>> start INFORMATION SHOWN
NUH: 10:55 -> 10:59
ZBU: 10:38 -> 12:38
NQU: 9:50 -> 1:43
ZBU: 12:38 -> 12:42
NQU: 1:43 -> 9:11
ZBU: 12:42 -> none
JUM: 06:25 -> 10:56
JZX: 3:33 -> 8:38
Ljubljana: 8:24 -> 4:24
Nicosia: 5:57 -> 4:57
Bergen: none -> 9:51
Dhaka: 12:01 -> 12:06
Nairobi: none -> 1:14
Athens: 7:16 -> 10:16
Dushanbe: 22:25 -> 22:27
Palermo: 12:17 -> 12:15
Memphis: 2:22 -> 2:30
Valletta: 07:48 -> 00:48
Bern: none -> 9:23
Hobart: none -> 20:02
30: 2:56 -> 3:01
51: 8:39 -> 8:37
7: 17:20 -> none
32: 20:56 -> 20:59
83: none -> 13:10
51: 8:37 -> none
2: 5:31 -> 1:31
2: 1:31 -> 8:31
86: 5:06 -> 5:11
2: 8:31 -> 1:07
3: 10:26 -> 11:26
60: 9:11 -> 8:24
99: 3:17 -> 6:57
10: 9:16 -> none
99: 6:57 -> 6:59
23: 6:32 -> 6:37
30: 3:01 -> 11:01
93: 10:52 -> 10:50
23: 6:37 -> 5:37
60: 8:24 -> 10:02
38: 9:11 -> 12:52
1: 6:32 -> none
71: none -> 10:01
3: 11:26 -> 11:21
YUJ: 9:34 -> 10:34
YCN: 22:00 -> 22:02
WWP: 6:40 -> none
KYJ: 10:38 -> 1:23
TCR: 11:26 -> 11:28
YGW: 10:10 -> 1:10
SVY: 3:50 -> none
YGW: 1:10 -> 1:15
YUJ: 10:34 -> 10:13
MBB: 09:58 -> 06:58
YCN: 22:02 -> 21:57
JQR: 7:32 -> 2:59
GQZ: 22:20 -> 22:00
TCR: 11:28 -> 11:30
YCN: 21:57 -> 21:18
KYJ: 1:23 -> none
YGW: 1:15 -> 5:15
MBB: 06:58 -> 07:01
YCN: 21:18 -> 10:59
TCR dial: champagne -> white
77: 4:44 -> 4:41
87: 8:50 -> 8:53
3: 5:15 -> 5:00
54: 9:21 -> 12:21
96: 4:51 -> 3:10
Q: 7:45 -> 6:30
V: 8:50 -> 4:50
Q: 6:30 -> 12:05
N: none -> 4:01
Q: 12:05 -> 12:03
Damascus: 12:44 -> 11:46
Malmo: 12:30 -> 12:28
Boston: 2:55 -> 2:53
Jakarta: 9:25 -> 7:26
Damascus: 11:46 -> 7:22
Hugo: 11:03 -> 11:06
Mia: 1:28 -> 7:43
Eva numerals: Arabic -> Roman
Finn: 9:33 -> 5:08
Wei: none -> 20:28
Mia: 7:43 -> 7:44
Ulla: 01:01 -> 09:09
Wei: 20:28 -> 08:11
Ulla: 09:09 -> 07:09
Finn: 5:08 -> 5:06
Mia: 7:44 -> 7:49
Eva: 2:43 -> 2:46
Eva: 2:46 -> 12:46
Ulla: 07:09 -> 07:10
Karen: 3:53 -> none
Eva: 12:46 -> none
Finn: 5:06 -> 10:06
>> end INFORMATION SHOWN
• WHAT YOU SHOULD DO: Copy out every line of the listing above, keeping each character the same and the lines in their original order.

• ANSWER FOR THIS EXERCISE:
NUH: 10:55 -> 10:59
ZBU: 10:38 -> 12:38
NQU: 9:50 -> 1:43
ZBU: 12:38 -> 12:42
NQU: 1:43 -> 9:11
ZBU: 12:42 -> none
JUM: 06:25 -> 10:56
JZX: 3:33 -> 8:38
Ljubljana: 8:24 -> 4:24
Nicosia: 5:57 -> 4:57
Bergen: none -> 9:51
Dhaka: 12:01 -> 12:06
Nairobi: none -> 1:14
Athens: 7:16 -> 10:16
Dushanbe: 22:25 -> 22:27
Palermo: 12:17 -> 12:15
Memphis: 2:22 -> 2:30
Valletta: 07:48 -> 00:48
Bern: none -> 9:23
Hobart: none -> 20:02
30: 2:56 -> 3:01
51: 8:39 -> 8:37
7: 17:20 -> none
32: 20:56 -> 20:59
83: none -> 13:10
51: 8:37 -> none
2: 5:31 -> 1:31
2: 1:31 -> 8:31
86: 5:06 -> 5:11
2: 8:31 -> 1:07
3: 10:26 -> 11:26
60: 9:11 -> 8:24
99: 3:17 -> 6:57
10: 9:16 -> none
99: 6:57 -> 6:59
23: 6:32 -> 6:37
30: 3:01 -> 11:01
93: 10:52 -> 10:50
23: 6:37 -> 5:37
60: 8:24 -> 10:02
38: 9:11 -> 12:52
1: 6:32 -> none
71: none -> 10:01
3: 11:26 -> 11:21
YUJ: 9:34 -> 10:34
YCN: 22:00 -> 22:02
WWP: 6:40 -> none
KYJ: 10:38 -> 1:23
TCR: 11:26 -> 11:28
YGW: 10:10 -> 1:10
SVY: 3:50 -> none
YGW: 1:10 -> 1:15
YUJ: 10:34 -> 10:13
MBB: 09:58 -> 06:58
YCN: 22:02 -> 21:57
JQR: 7:32 -> 2:59
GQZ: 22:20 -> 22:00
TCR: 11:28 -> 11:30
YCN: 21:57 -> 21:18
KYJ: 1:23 -> none
YGW: 1:15 -> 5:15
MBB: 06:58 -> 07:01
YCN: 21:18 -> 10:59
TCR dial: champagne -> white
77: 4:44 -> 4:41
87: 8:50 -> 8:53
3: 5:15 -> 5:00
54: 9:21 -> 12:21
96: 4:51 -> 3:10
Q: 7:45 -> 6:30
V: 8:50 -> 4:50
Q: 6:30 -> 12:05
N: none -> 4:01
Q: 12:05 -> 12:03
Damascus: 12:44 -> 11:46
Malmo: 12:30 -> 12:28
Boston: 2:55 -> 2:53
Jakarta: 9:25 -> 7:26
Damascus: 11:46 -> 7:22
Hugo: 11:03 -> 11:06
Mia: 1:28 -> 7:43
Eva numerals: Arabic -> Roman
Finn: 9:33 -> 5:08
Wei: none -> 20:28
Mia: 7:43 -> 7:44
Ulla: 01:01 -> 09:09
Wei: 20:28 -> 08:11
Ulla: 09:09 -> 07:09
Finn: 5:08 -> 5:06
Mia: 7:44 -> 7:49
Eva: 2:43 -> 2:46
Eva: 2:46 -> 12:46
Ulla: 07:09 -> 07:10
Karen: 3:53 -> none
Eva: 12:46 -> none
Finn: 5:06 -> 10:06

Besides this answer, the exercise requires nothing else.